• [Goal of the exercise]: Duplicate every row that follows, line for line, without changing anything.

• [Stored data]:
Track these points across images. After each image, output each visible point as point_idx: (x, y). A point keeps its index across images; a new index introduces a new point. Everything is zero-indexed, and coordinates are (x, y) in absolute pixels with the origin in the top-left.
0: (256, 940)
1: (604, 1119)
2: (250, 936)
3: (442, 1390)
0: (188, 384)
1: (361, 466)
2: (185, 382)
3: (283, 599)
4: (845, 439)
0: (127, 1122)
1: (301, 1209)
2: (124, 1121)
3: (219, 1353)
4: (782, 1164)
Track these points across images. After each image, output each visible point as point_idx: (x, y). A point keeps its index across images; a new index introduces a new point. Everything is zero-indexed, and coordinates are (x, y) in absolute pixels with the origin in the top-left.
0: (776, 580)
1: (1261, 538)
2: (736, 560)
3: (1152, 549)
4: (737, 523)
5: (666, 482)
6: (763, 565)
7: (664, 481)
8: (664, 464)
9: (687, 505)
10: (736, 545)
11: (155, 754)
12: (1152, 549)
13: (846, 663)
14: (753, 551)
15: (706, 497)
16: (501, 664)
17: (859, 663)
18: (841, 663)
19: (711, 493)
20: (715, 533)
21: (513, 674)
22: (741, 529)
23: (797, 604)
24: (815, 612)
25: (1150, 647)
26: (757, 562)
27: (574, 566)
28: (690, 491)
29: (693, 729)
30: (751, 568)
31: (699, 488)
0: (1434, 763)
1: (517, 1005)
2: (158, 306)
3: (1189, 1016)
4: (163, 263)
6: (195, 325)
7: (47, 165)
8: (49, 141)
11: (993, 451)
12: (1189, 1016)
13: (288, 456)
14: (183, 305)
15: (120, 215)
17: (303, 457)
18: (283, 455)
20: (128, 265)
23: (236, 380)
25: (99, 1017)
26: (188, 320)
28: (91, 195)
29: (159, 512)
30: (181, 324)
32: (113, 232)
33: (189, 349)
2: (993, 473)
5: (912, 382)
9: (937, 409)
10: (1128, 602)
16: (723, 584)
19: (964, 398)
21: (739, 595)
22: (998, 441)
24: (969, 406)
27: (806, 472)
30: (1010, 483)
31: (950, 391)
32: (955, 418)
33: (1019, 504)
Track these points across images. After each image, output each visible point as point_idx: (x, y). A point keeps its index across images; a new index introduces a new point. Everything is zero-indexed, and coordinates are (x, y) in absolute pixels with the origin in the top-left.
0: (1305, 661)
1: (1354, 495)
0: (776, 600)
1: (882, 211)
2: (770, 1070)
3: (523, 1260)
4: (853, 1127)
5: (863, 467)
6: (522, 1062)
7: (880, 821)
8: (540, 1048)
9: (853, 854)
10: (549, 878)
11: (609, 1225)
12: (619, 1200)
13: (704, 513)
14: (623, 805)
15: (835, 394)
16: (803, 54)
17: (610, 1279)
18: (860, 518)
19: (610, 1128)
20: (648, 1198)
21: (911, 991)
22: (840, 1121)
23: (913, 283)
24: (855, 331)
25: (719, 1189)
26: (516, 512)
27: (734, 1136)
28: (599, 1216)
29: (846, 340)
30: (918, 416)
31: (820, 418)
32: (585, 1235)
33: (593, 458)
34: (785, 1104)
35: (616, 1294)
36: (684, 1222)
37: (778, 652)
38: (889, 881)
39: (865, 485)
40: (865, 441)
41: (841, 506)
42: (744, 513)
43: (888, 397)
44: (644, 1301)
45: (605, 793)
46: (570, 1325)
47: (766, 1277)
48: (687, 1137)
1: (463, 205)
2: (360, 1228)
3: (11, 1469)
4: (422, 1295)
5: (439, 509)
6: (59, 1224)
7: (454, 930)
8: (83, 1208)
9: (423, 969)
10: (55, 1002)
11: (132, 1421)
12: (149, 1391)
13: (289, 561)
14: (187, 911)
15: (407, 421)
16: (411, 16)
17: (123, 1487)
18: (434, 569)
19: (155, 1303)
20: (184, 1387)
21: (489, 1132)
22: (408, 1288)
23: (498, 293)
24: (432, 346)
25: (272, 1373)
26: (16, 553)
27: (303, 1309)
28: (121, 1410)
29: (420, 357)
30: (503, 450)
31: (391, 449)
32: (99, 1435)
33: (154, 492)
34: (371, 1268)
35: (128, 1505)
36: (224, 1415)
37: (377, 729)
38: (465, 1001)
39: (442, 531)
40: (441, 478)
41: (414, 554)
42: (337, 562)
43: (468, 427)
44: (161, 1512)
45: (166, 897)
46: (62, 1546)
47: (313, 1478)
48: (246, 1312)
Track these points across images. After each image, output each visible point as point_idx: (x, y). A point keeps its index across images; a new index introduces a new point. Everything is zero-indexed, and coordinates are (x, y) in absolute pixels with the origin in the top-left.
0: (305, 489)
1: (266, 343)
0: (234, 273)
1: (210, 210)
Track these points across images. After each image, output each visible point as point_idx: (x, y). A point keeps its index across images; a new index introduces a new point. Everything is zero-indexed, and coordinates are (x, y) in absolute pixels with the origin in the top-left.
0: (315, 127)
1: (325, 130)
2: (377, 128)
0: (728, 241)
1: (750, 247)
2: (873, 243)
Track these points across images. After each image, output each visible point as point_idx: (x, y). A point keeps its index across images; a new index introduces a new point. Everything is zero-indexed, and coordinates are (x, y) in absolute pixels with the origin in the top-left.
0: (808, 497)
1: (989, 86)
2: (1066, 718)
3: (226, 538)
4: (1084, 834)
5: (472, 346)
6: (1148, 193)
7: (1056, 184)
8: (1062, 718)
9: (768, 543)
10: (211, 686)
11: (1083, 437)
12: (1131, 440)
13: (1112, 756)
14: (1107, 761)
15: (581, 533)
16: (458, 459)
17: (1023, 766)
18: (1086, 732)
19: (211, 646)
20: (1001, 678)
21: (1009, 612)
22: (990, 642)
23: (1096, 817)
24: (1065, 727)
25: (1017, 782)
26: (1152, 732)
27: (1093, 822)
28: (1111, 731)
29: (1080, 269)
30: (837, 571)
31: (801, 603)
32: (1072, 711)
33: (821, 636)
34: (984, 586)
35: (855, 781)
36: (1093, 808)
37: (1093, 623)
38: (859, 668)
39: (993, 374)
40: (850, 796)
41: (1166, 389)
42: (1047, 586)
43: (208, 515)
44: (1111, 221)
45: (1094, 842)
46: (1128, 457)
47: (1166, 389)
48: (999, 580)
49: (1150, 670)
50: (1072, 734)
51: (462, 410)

• [Result of this exercise]:
Track these points across images. After each image, output each visible point as point_idx: (x, y). A point keeps its index across images; a new index introduces a new point. Everything is zero-indexed, and coordinates are (x, y) in absolute pixels with the origin in the top-left.
0: (256, 940)
1: (604, 1119)
2: (250, 936)
3: (442, 1390)
0: (188, 384)
1: (361, 466)
2: (185, 382)
3: (283, 599)
4: (845, 439)
0: (127, 1122)
1: (301, 1209)
2: (124, 1121)
3: (219, 1353)
4: (782, 1164)
Track these points across images. After each image, output each visible point as point_idx: (x, y). A point keeps its index across images; a new index introduces a new point. Everything is zero-indexed, and coordinates are (x, y) in absolute pixels with the origin in the top-left.
0: (776, 580)
1: (1261, 538)
2: (736, 560)
3: (1152, 549)
4: (737, 523)
5: (666, 482)
6: (763, 565)
7: (664, 481)
8: (664, 464)
9: (687, 505)
10: (736, 545)
11: (155, 754)
12: (1152, 549)
13: (846, 663)
14: (753, 551)
15: (706, 497)
16: (501, 664)
17: (859, 663)
18: (841, 663)
19: (711, 493)
20: (715, 533)
21: (513, 674)
22: (741, 529)
23: (797, 604)
24: (815, 612)
25: (1150, 647)
26: (757, 562)
27: (574, 566)
28: (690, 491)
29: (693, 729)
30: (751, 568)
31: (699, 488)
0: (1434, 763)
1: (517, 1005)
2: (158, 306)
3: (1189, 1016)
4: (163, 263)
6: (195, 325)
7: (47, 165)
8: (49, 141)
11: (993, 451)
12: (1189, 1016)
13: (288, 456)
14: (183, 305)
15: (120, 215)
17: (303, 457)
18: (283, 455)
20: (128, 265)
23: (236, 380)
25: (99, 1017)
26: (188, 320)
28: (91, 195)
29: (159, 512)
30: (181, 324)
32: (113, 232)
33: (189, 349)
2: (993, 473)
5: (912, 382)
9: (937, 409)
10: (1128, 602)
16: (723, 584)
19: (964, 398)
21: (739, 595)
22: (998, 441)
24: (969, 406)
27: (806, 472)
30: (1010, 483)
31: (950, 391)
32: (955, 418)
33: (1019, 504)
Track these points across images. After each image, output each visible point as point_idx: (x, y). A point keeps its index across images; a new index introduces a new point. Everything is zero-indexed, and coordinates are (x, y) in absolute pixels with the origin in the top-left.
0: (1305, 661)
1: (1354, 495)
0: (776, 600)
1: (882, 211)
2: (770, 1070)
3: (523, 1260)
4: (853, 1127)
5: (863, 467)
6: (522, 1062)
7: (880, 821)
8: (540, 1048)
9: (853, 854)
10: (549, 878)
11: (609, 1225)
12: (619, 1200)
13: (704, 513)
14: (623, 805)
15: (835, 394)
16: (803, 54)
17: (610, 1279)
18: (860, 518)
19: (610, 1128)
20: (648, 1198)
21: (911, 991)
22: (840, 1121)
23: (913, 283)
24: (855, 331)
25: (719, 1189)
26: (516, 512)
27: (734, 1136)
28: (599, 1216)
29: (846, 340)
30: (918, 416)
31: (820, 418)
32: (585, 1235)
33: (593, 458)
34: (785, 1104)
35: (616, 1294)
36: (684, 1222)
37: (778, 652)
38: (889, 881)
39: (865, 485)
40: (865, 441)
41: (841, 506)
42: (744, 513)
43: (888, 397)
44: (644, 1301)
45: (605, 793)
46: (570, 1325)
47: (766, 1277)
48: (687, 1137)
1: (463, 205)
2: (360, 1228)
3: (11, 1469)
4: (422, 1295)
5: (439, 509)
6: (59, 1224)
7: (454, 930)
8: (83, 1208)
9: (423, 969)
10: (55, 1002)
11: (132, 1421)
12: (149, 1391)
13: (289, 561)
14: (187, 911)
15: (407, 421)
16: (411, 16)
17: (123, 1487)
18: (434, 569)
19: (155, 1303)
20: (184, 1387)
21: (489, 1132)
22: (408, 1288)
23: (498, 293)
24: (432, 346)
25: (272, 1373)
26: (16, 553)
27: (303, 1309)
28: (121, 1410)
29: (420, 357)
30: (503, 450)
31: (391, 449)
32: (99, 1435)
33: (154, 492)
34: (371, 1268)
35: (128, 1505)
36: (224, 1415)
37: (377, 729)
38: (465, 1001)
39: (442, 531)
40: (441, 478)
41: (414, 554)
42: (337, 562)
43: (468, 427)
44: (161, 1512)
45: (166, 897)
46: (62, 1546)
47: (313, 1478)
48: (246, 1312)
Track these points across images. After each image, output each visible point as point_idx: (x, y). A point keeps its index across images; a new index introduces a new point. Everything is zero-indexed, and coordinates are (x, y) in absolute pixels with the origin in the top-left.
0: (305, 489)
1: (266, 343)
0: (234, 273)
1: (210, 210)
Track these points across images. After each image, output each visible point as point_idx: (x, y). A point keeps its index across images; a new index introduces a new point. Everything is zero-indexed, and coordinates are (x, y) in absolute pixels with the origin in the top-left.
0: (315, 127)
1: (325, 130)
2: (377, 128)
0: (728, 241)
1: (750, 247)
2: (873, 243)
Track these points across images. After each image, output each visible point as point_idx: (x, y). A point keeps its index across images; a new index introduces a new point. Everything is zero-indexed, and coordinates are (x, y) in absolute pixels with the origin in the top-left.
0: (808, 497)
1: (989, 86)
2: (1066, 718)
3: (226, 538)
4: (1084, 834)
5: (472, 346)
6: (1148, 193)
7: (1056, 184)
8: (1062, 718)
9: (768, 543)
10: (211, 686)
11: (1083, 437)
12: (1131, 440)
13: (1112, 756)
14: (1107, 761)
15: (581, 533)
16: (458, 459)
17: (1023, 766)
18: (1086, 732)
19: (211, 646)
20: (1001, 678)
21: (1009, 612)
22: (990, 642)
23: (1096, 817)
24: (1065, 727)
25: (1017, 782)
26: (1152, 732)
27: (1093, 822)
28: (1111, 731)
29: (1080, 269)
30: (837, 571)
31: (801, 603)
32: (1072, 711)
33: (821, 636)
34: (984, 586)
35: (855, 781)
36: (1093, 808)
37: (1093, 623)
38: (859, 668)
39: (993, 374)
40: (850, 796)
41: (1166, 389)
42: (1047, 586)
43: (208, 515)
44: (1111, 221)
45: (1094, 842)
46: (1128, 457)
47: (1166, 389)
48: (999, 580)
49: (1150, 670)
50: (1072, 734)
51: (462, 410)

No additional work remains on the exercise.